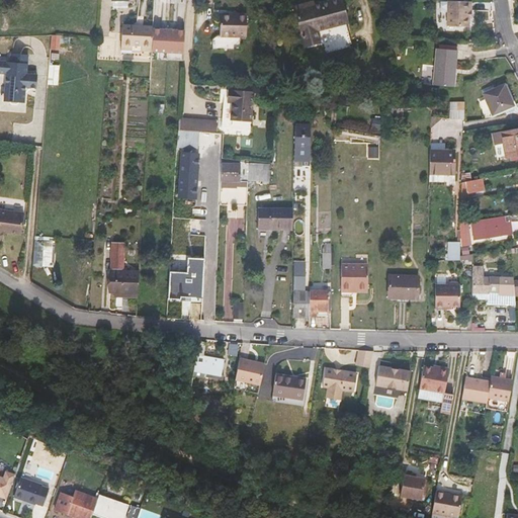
[(136,0),(127,0),(127,8),(136,8),(136,0)]
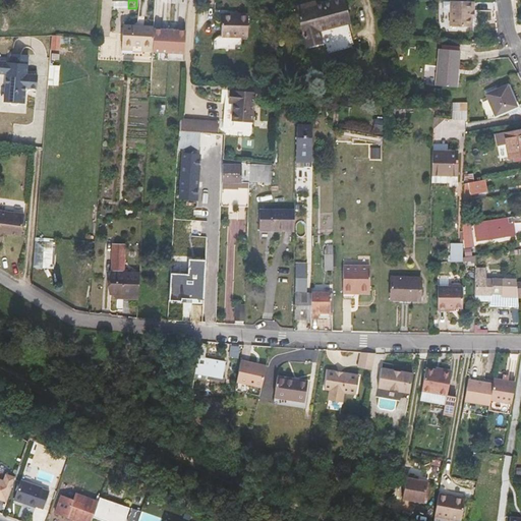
[(348,22),(342,0),(336,0),(316,5),(308,7),(307,2),(296,5),(306,45),(321,41),(328,40),(331,50),(354,44),(351,34),(348,22)]
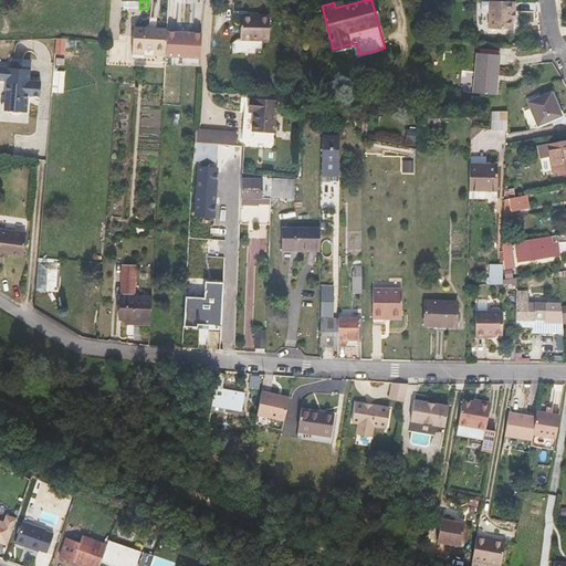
[(513,12),(515,12),(515,2),(490,1),(489,28),(512,29),(513,12)]
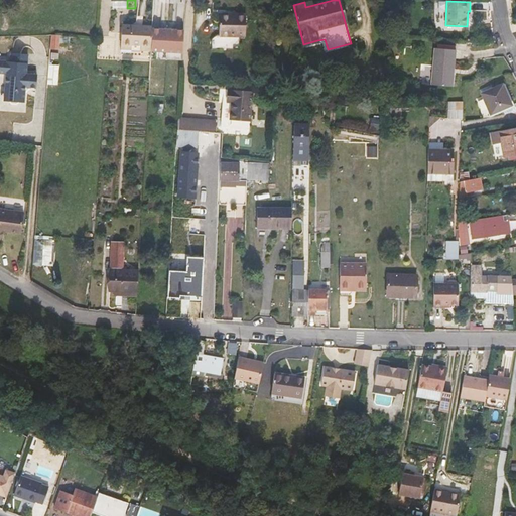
[(245,37),(246,15),(237,15),(237,18),(220,18),(219,36),(245,37)]
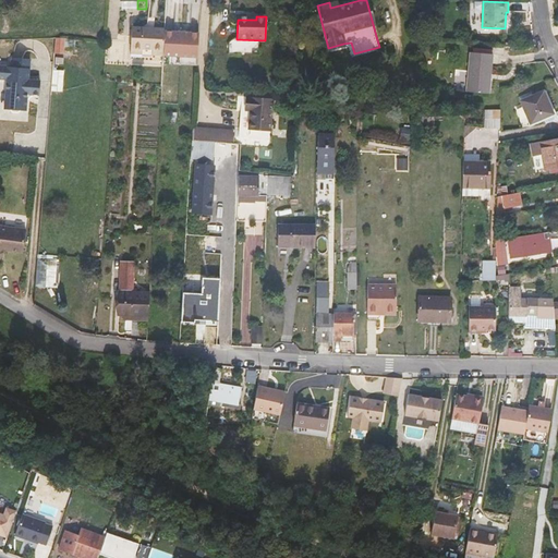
[(153,55),(164,55),(165,31),(165,27),(154,27),(153,29),(143,29),(143,26),(132,26),(130,56),(142,57),(142,48),(153,49),(153,55)]
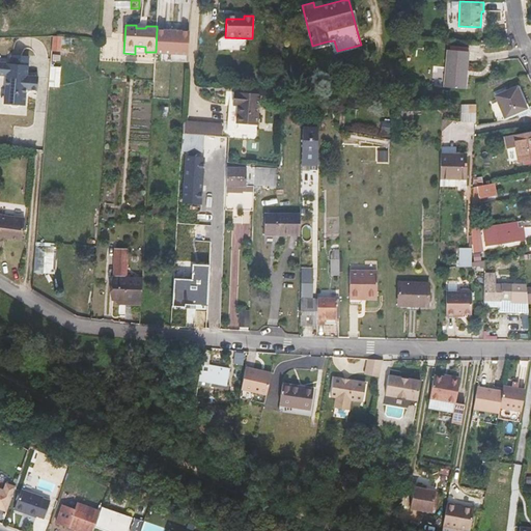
[(190,31),(157,29),(156,52),(189,54),(190,31)]
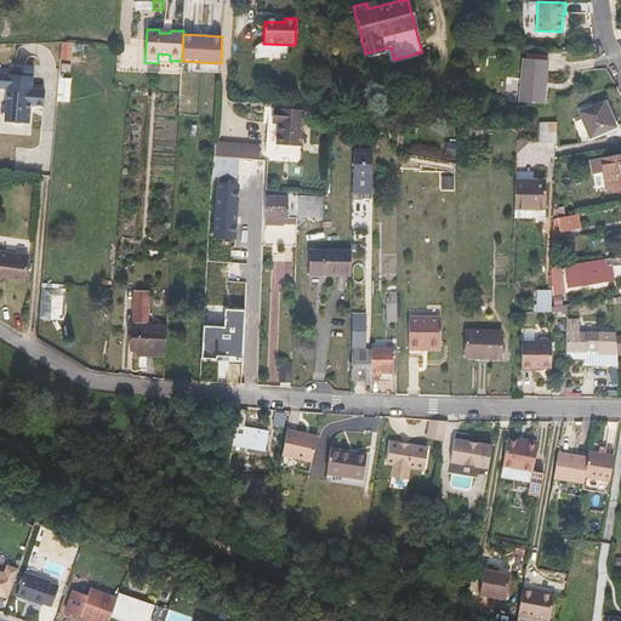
[(73,44),(63,43),(62,43),(61,60),(72,61),(72,52),(73,44)]
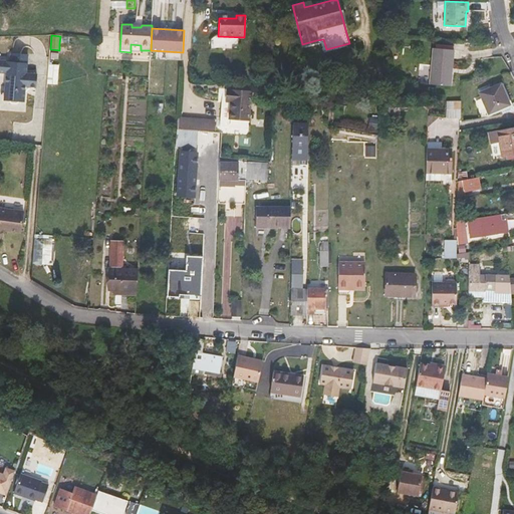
[(431,83),(450,85),(453,49),(434,48),(431,83)]
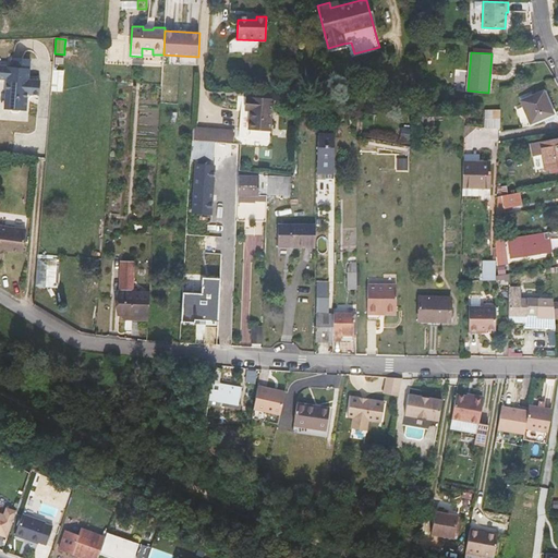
[(62,65),(63,57),(55,56),(55,64),(62,65)]
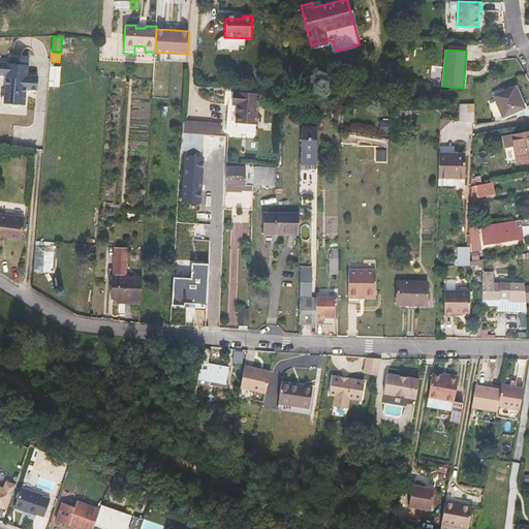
[(28,90),(31,90),(37,90),(38,78),(27,76),(29,57),(12,55),(11,64),(0,63),(0,74),(7,75),(5,104),(10,104),(12,106),(18,107),(20,105),(25,105),(26,96),(26,92),(28,90)]
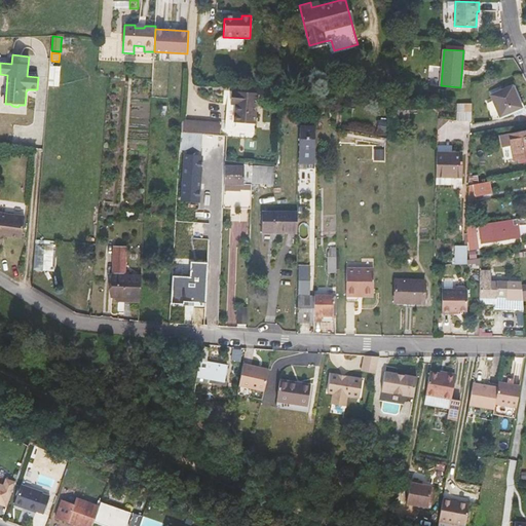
[(49,85),(59,86),(60,73),(50,72),(49,85)]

========================

What is expected –
An exact copy of the listing above is to be set down, with no pictures in it.

Exercise response –
[(136,0),(127,0),(127,8),(136,8),(136,0)]
[(348,22),(342,0),(336,0),(316,5),(308,7),(307,2),(296,5),(306,45),(321,41),(328,40),(331,50),(354,44),(351,34),(348,22)]
[(513,12),(515,12),(515,2),(490,1),(489,28),(512,29),(513,12)]
[(245,37),(246,15),(237,15),(237,18),(220,18),(219,36),(245,37)]
[(153,55),(164,55),(165,31),(165,27),(154,27),(153,29),(143,29),(143,26),(132,26),(130,56),(142,57),(142,48),(153,49),(153,55)]
[(190,31),(157,29),(156,52),(189,54),(190,31)]
[(73,44),(63,43),(62,43),(61,60),(72,61),(72,52),(73,44)]
[(431,83),(450,85),(453,49),(434,48),(431,83)]
[(62,65),(63,57),(55,56),(55,64),(62,65)]
[(28,90),(31,90),(37,90),(38,78),(27,76),(29,57),(12,55),(11,64),(0,63),(0,74),(7,75),(5,104),(10,104),(12,106),(18,107),(20,105),(25,105),(26,96),(26,92),(28,90)]
[(49,85),(59,86),(60,73),(50,72),(49,85)]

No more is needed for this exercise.